__Exercise requirements__.
In the records below, begin at the line that has "building: none -> [321,194,376,240]" and stop after the line that has "building: [64,262,143,321] -> none"; quote those lines verbatim and nothing more.

__Data supplied__.
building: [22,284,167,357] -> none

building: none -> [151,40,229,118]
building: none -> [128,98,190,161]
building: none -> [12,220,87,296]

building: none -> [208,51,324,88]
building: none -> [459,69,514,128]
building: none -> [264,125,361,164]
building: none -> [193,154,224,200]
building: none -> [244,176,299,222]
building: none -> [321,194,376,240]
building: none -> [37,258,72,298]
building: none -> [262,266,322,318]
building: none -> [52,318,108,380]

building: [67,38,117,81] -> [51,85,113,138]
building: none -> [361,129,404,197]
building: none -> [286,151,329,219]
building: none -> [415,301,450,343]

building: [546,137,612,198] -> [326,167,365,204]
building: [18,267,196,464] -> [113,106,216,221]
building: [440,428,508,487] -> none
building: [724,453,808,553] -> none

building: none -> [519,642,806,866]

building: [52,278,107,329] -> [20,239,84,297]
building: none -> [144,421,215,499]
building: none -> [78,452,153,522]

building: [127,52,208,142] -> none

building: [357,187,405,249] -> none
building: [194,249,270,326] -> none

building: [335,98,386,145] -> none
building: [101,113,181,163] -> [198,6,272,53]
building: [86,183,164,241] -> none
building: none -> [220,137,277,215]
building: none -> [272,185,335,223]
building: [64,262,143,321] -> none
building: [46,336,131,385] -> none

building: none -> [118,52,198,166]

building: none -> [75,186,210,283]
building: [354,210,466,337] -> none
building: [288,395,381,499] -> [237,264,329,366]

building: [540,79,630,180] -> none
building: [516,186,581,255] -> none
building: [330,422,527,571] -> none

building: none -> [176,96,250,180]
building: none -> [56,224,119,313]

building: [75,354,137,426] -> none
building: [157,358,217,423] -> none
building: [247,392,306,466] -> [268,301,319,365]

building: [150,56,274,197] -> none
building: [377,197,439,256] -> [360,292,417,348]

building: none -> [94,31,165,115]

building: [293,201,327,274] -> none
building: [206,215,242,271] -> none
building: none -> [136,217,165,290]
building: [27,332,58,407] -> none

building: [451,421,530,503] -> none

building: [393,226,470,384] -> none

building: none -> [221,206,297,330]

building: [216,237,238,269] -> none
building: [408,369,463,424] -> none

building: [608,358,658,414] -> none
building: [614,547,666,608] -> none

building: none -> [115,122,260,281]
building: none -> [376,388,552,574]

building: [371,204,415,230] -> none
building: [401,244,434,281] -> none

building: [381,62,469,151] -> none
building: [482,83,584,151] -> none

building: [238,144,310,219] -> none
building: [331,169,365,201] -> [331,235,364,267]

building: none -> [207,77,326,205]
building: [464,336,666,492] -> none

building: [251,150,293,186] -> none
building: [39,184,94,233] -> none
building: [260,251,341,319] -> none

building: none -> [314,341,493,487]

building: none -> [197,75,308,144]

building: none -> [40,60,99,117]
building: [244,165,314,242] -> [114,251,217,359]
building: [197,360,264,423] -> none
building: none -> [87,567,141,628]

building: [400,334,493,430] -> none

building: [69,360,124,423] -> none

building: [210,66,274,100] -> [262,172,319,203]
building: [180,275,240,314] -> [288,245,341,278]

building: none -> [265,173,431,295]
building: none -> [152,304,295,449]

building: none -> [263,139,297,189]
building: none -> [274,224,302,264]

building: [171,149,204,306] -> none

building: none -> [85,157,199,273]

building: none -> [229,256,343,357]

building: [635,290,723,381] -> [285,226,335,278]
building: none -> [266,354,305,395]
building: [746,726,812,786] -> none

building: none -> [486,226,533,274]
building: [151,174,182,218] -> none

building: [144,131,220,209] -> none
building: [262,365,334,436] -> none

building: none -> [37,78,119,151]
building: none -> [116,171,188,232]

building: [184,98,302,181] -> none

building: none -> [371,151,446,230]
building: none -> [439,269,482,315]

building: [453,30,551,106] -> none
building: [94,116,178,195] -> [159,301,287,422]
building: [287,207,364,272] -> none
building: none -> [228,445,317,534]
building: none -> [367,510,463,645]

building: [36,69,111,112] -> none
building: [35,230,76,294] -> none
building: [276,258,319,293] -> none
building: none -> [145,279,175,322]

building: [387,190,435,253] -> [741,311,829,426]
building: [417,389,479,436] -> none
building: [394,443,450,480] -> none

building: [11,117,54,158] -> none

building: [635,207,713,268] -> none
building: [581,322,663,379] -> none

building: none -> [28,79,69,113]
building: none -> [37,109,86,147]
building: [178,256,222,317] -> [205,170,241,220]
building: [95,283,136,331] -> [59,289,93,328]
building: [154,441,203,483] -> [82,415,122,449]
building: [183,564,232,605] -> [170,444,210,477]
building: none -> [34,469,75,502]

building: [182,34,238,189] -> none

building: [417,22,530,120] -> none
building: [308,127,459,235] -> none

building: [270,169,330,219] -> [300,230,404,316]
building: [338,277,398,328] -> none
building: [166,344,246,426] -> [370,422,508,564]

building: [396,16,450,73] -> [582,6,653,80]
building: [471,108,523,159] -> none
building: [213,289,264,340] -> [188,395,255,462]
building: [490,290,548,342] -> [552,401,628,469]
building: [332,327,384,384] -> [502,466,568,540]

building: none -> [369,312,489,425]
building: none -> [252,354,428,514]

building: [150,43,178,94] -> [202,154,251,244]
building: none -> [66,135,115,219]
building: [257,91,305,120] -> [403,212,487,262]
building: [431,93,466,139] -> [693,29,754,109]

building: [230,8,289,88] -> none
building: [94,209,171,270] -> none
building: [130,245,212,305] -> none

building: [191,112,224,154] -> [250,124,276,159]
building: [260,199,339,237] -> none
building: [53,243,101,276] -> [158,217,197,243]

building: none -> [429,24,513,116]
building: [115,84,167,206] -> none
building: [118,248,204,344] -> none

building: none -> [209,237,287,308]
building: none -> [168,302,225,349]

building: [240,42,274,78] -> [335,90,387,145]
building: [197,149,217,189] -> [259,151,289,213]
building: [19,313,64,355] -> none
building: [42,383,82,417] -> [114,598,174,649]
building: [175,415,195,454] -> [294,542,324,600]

__Reply__.
building: none -> [321,194,376,240]
building: none -> [37,258,72,298]
building: none -> [262,266,322,318]
building: none -> [52,318,108,380]

building: [67,38,117,81] -> [51,85,113,138]
building: none -> [361,129,404,197]
building: none -> [286,151,329,219]
building: none -> [415,301,450,343]

building: [546,137,612,198] -> [326,167,365,204]
building: [18,267,196,464] -> [113,106,216,221]
building: [440,428,508,487] -> none
building: [724,453,808,553] -> none

building: none -> [519,642,806,866]

building: [52,278,107,329] -> [20,239,84,297]
building: none -> [144,421,215,499]
building: none -> [78,452,153,522]

building: [127,52,208,142] -> none

building: [357,187,405,249] -> none
building: [194,249,270,326] -> none

building: [335,98,386,145] -> none
building: [101,113,181,163] -> [198,6,272,53]
building: [86,183,164,241] -> none
building: none -> [220,137,277,215]
building: none -> [272,185,335,223]
building: [64,262,143,321] -> none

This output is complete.